▸ Your task
Among the entries below, which lines include the string "rolling"? Show each one.

Records from a data collection
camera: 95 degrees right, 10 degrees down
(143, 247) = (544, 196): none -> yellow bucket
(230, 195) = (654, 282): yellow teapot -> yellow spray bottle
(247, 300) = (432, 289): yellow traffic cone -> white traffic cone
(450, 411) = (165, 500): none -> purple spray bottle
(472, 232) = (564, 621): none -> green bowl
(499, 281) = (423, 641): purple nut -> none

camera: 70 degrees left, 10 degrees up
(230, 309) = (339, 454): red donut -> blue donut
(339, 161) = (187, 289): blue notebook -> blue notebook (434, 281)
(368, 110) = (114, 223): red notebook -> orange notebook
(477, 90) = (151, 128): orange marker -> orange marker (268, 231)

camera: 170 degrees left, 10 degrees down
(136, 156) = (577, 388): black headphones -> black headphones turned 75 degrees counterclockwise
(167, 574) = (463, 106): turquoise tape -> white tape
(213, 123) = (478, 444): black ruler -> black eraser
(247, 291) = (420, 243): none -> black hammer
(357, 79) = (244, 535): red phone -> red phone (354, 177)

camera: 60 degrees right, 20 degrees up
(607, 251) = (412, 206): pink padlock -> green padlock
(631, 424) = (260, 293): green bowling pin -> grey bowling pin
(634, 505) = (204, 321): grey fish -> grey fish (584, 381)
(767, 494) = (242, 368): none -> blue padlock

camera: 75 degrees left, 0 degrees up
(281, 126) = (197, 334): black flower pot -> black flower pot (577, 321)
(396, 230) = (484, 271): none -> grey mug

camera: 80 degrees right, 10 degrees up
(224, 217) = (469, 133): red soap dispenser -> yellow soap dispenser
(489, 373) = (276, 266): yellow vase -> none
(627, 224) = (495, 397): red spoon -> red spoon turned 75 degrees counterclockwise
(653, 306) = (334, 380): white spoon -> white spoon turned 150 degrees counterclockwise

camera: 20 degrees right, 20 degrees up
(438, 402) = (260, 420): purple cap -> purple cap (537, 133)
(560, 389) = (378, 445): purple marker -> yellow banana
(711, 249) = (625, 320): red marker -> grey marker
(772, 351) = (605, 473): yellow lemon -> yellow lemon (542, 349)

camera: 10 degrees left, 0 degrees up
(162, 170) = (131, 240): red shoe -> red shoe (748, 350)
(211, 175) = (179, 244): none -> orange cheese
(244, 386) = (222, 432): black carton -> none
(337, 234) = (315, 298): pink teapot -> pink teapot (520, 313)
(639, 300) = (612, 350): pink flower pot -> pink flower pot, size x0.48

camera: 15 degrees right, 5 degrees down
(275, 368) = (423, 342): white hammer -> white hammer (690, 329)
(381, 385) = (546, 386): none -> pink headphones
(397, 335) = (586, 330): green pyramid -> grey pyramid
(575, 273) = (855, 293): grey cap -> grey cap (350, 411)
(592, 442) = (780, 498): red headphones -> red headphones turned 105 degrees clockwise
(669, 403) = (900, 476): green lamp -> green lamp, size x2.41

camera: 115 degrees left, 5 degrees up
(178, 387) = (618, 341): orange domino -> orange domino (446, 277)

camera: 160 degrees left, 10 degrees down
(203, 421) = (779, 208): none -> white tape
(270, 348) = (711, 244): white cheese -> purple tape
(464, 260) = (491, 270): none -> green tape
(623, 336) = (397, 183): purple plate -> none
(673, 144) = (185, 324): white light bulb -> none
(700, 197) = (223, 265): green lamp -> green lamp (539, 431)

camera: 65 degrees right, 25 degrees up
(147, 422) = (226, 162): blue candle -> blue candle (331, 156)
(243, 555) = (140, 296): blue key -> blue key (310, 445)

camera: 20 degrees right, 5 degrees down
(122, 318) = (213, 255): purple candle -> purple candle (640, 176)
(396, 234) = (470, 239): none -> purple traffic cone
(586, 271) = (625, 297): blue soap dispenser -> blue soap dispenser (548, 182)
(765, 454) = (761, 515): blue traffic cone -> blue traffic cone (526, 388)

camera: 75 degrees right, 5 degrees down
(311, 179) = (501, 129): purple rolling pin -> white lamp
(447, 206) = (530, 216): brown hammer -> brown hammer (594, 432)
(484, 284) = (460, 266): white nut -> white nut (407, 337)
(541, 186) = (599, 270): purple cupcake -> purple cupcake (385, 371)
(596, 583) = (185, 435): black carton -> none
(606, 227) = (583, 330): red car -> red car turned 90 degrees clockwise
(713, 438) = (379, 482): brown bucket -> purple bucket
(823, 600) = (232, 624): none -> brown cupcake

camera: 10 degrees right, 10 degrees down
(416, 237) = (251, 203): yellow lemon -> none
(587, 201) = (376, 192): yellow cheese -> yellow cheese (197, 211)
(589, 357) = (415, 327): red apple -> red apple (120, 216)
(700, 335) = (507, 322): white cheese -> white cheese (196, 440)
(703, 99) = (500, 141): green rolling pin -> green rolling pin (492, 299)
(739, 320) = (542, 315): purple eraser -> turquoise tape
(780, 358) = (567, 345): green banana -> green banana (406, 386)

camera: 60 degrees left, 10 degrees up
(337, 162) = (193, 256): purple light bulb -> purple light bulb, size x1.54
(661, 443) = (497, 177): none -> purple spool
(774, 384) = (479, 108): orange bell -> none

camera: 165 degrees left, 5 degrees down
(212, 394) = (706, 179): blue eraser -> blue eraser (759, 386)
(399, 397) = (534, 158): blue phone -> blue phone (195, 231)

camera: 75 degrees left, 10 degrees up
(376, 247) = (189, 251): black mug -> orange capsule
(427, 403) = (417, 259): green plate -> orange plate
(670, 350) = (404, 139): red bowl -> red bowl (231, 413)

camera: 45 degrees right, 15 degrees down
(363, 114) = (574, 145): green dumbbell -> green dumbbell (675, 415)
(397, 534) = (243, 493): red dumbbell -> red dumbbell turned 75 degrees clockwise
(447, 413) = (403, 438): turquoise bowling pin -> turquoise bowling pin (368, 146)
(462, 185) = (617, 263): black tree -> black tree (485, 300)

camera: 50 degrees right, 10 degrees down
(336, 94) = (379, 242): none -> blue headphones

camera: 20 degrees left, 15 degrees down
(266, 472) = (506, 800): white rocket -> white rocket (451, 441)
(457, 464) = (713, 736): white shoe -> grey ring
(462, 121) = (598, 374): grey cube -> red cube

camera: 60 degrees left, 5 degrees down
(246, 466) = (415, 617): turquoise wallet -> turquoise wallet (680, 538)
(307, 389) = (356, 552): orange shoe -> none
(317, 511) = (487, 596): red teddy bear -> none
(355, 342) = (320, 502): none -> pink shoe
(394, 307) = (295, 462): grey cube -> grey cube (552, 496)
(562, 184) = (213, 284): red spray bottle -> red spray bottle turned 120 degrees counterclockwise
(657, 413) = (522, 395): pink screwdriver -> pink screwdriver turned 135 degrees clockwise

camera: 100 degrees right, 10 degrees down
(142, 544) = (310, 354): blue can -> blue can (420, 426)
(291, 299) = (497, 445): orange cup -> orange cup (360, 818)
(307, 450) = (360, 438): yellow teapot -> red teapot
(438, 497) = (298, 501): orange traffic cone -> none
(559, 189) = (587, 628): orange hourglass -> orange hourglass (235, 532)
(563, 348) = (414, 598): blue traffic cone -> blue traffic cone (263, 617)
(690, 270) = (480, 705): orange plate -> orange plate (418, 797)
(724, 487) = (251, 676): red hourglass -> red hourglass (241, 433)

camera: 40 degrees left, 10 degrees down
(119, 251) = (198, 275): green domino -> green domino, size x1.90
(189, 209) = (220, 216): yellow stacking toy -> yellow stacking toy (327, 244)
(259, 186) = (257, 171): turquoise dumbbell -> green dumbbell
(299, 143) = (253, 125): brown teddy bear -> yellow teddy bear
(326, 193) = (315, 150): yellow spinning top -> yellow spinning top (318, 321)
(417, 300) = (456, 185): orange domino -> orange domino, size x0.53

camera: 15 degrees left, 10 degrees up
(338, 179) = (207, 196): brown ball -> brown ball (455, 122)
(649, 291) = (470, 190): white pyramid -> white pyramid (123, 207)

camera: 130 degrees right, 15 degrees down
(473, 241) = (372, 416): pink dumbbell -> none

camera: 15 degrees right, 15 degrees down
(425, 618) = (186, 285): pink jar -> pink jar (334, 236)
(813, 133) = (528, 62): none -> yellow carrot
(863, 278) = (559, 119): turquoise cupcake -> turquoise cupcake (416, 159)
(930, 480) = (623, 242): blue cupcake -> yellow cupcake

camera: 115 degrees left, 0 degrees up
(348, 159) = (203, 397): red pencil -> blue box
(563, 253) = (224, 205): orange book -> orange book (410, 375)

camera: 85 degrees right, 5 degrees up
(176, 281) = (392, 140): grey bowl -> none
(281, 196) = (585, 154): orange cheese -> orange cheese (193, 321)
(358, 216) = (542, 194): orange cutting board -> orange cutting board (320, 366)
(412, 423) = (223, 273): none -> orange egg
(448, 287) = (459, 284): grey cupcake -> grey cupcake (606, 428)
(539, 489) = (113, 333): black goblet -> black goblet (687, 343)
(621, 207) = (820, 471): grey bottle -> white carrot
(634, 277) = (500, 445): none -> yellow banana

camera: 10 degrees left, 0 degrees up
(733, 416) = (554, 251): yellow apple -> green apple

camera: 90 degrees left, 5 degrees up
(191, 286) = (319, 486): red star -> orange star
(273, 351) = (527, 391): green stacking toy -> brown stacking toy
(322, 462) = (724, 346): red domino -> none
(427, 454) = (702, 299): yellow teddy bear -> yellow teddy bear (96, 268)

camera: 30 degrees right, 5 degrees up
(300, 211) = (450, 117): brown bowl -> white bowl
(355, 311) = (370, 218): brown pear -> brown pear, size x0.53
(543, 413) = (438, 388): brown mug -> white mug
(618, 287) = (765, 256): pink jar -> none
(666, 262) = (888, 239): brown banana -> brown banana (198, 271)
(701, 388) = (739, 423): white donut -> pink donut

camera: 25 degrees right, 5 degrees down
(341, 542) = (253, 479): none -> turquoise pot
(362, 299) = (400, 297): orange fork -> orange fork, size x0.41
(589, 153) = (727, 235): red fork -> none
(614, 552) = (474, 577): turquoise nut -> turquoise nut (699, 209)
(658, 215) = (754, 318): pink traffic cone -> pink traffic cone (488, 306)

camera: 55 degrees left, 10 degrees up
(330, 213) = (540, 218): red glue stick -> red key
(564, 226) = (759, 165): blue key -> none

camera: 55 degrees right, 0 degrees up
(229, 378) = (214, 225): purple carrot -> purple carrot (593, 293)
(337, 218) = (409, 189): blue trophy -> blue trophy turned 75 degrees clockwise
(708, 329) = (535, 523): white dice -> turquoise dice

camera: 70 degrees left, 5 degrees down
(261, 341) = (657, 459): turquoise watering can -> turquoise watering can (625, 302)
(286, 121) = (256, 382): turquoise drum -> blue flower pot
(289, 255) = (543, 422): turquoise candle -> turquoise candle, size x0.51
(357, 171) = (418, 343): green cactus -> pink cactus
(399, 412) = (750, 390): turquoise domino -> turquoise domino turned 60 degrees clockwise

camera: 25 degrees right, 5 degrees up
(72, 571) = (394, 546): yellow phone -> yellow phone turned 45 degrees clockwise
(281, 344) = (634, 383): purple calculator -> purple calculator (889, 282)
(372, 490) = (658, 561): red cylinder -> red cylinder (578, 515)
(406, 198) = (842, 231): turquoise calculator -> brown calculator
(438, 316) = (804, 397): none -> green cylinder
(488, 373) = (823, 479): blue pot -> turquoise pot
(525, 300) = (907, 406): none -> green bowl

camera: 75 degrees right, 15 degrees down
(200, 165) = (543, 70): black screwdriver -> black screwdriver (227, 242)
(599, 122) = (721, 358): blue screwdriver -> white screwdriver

▸ Exercise result
(311, 179) = (501, 129): purple rolling pin -> white lamp
(703, 99) = (500, 141): green rolling pin -> green rolling pin (492, 299)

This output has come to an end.